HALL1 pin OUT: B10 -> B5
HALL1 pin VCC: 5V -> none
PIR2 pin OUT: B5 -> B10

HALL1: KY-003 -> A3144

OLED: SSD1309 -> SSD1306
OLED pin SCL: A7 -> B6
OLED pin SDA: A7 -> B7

Aim of the task: Scan the entries above for the string "OLED" and copy each line containing it.

Solution for this exercise:
OLED: SSD1309 -> SSD1306
OLED pin SCL: A7 -> B6
OLED pin SDA: A7 -> B7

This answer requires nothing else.